> _What the task requires_
Retype the entries below exactly, and keep every picture out of your version.

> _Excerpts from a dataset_
>>>>
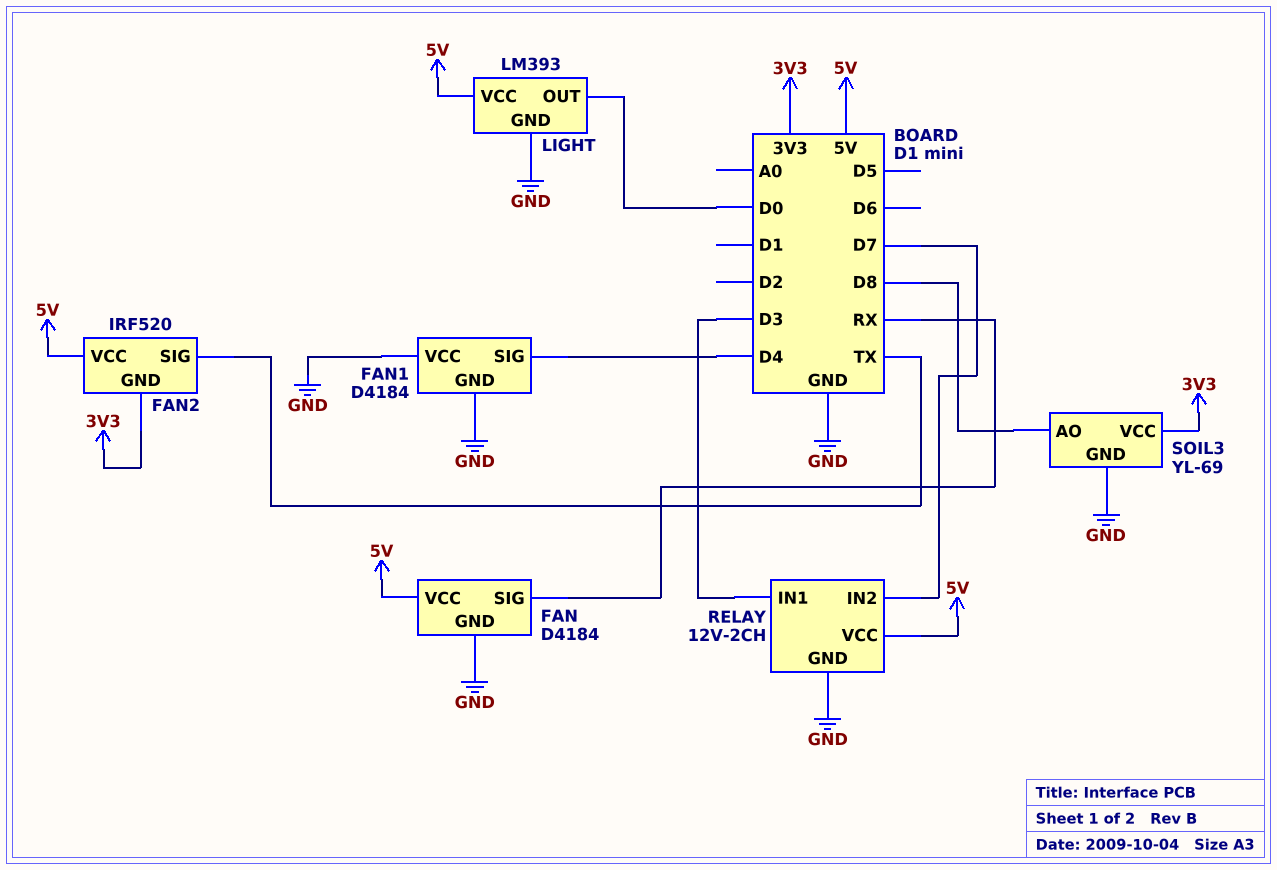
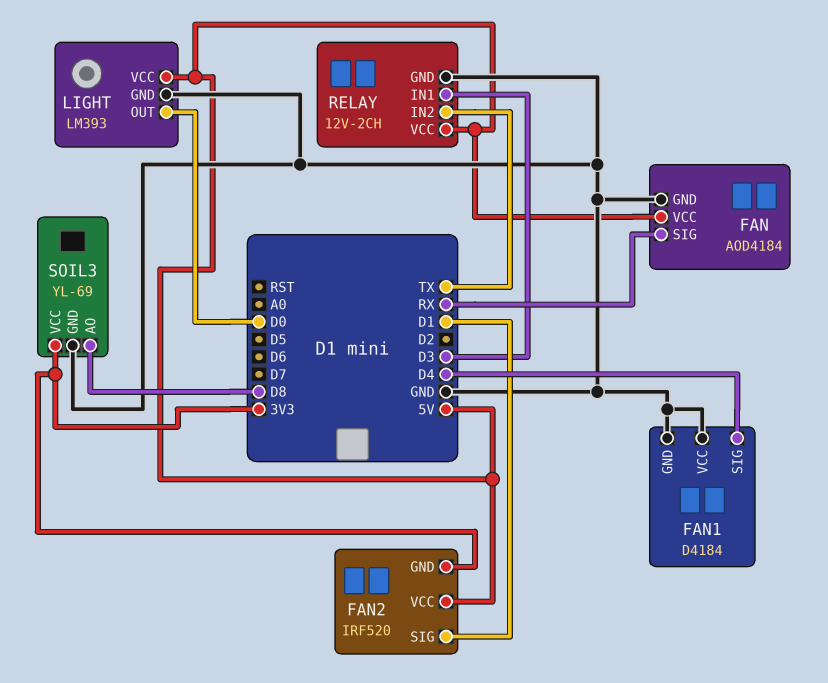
FAN: D4184 -> AOD4184
FAN2 pin SIG: TX -> D1
RELAY pin IN2: D7 -> TX

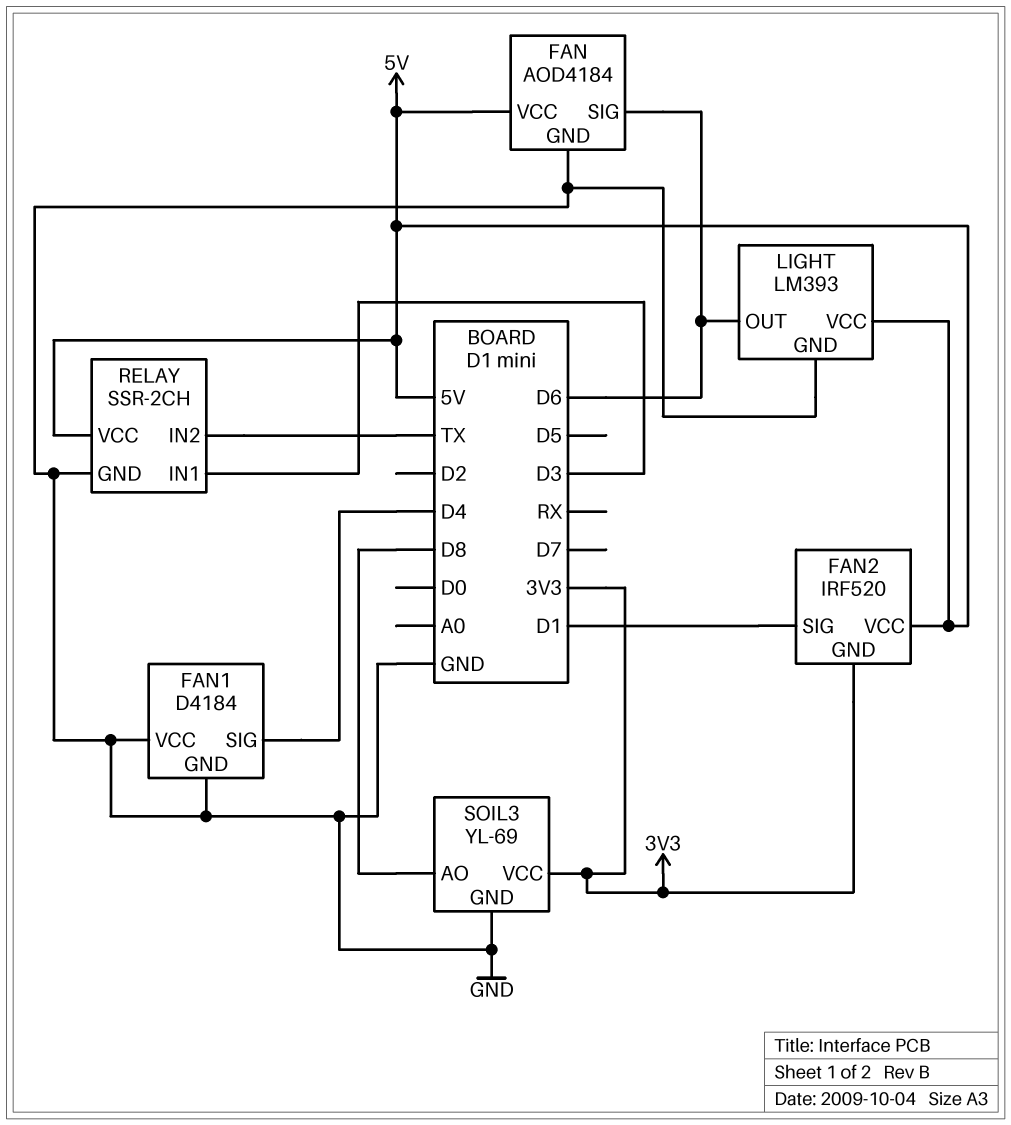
FAN pin SIG: RX -> D6
LIGHT pin OUT: D0 -> D6
RELAY: 12V-2CH -> SSR-2CH

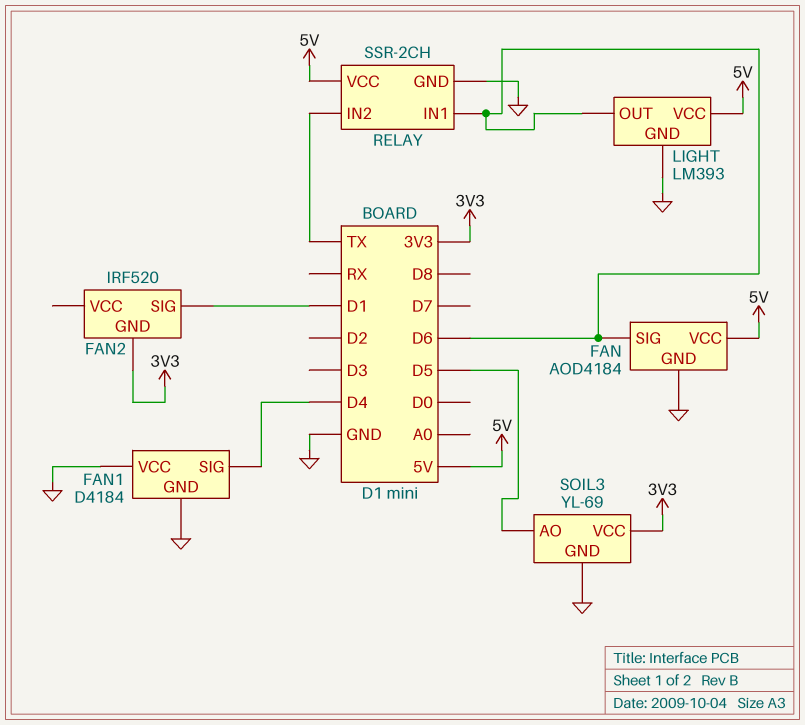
FAN2 pin VCC: 5V -> none
RELAY pin IN1: D3 -> D6
SOIL3 pin AO: D8 -> D5

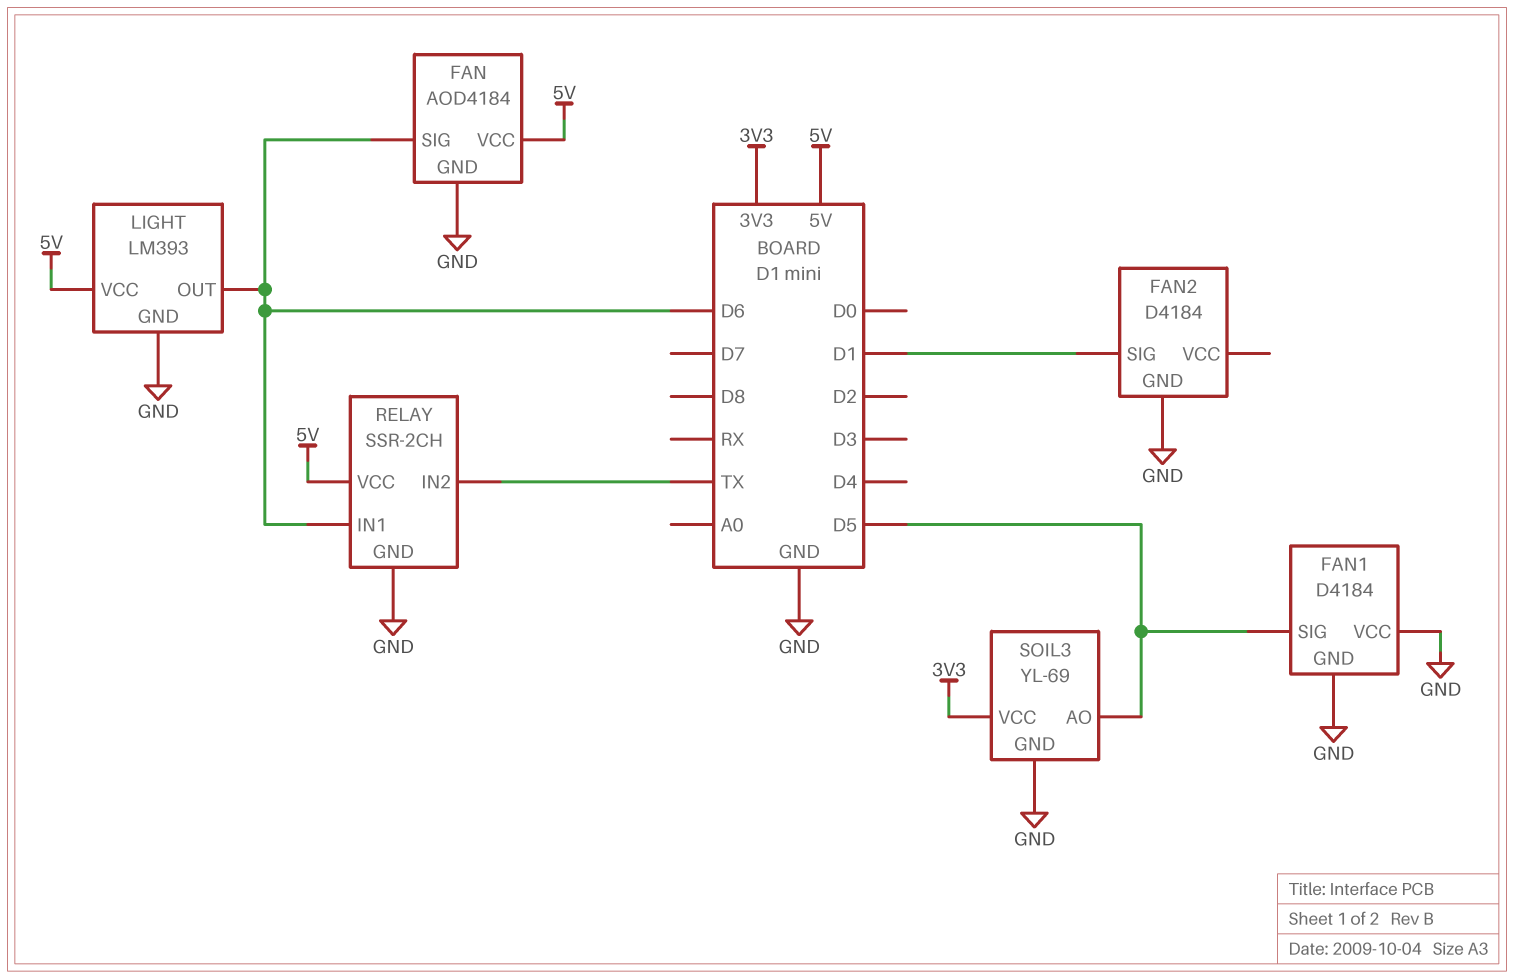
FAN1 pin SIG: D4 -> D5
FAN2: IRF520 -> D4184
FAN2 pin GND: 3V3 -> GND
<<<<
> _Expected answer_
FAN: D4184 -> AOD4184
FAN2 pin SIG: TX -> D1
RELAY pin IN2: D7 -> TX

FAN pin SIG: RX -> D6
LIGHT pin OUT: D0 -> D6
RELAY: 12V-2CH -> SSR-2CH

FAN2 pin VCC: 5V -> none
RELAY pin IN1: D3 -> D6
SOIL3 pin AO: D8 -> D5

FAN1 pin SIG: D4 -> D5
FAN2: IRF520 -> D4184
FAN2 pin GND: 3V3 -> GND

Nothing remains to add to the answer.